→ **Task**: Word for word, give the data again without its pictures.

======

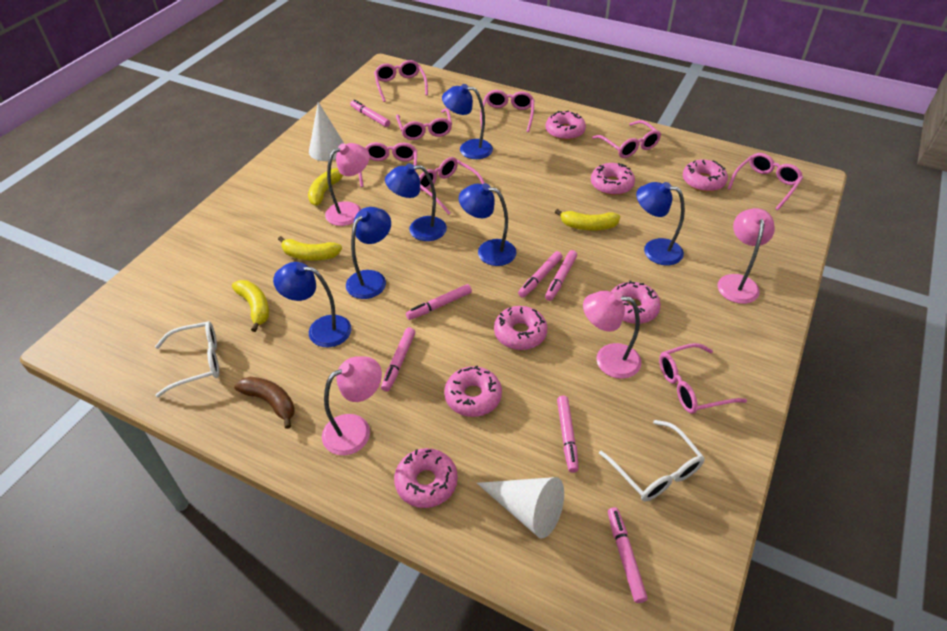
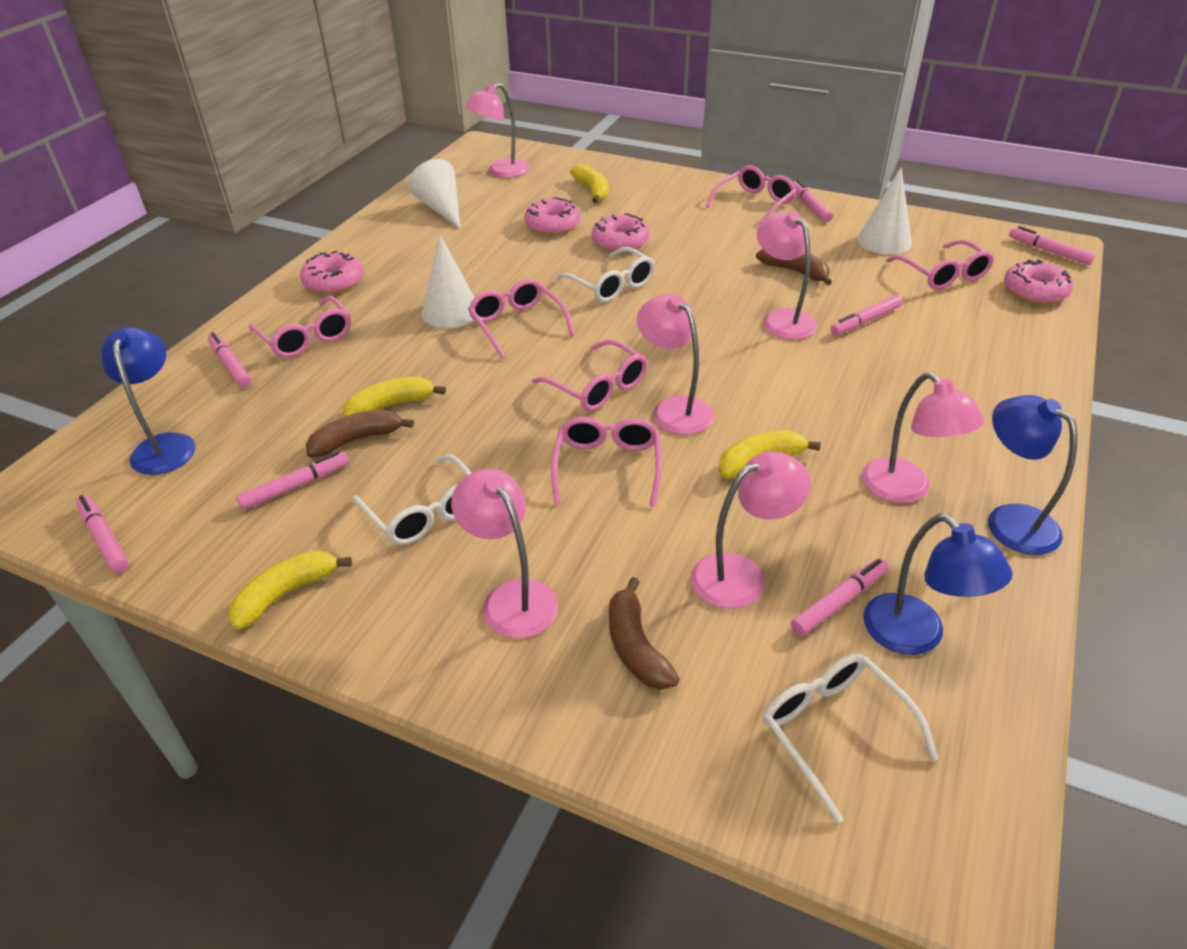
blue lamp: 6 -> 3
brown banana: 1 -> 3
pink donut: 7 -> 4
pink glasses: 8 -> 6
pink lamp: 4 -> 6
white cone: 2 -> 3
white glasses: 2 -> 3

======

→ **Exercise output**:
blue lamp: 6 -> 3
brown banana: 1 -> 3
pink donut: 7 -> 4
pink glasses: 8 -> 6
pink lamp: 4 -> 6
white cone: 2 -> 3
white glasses: 2 -> 3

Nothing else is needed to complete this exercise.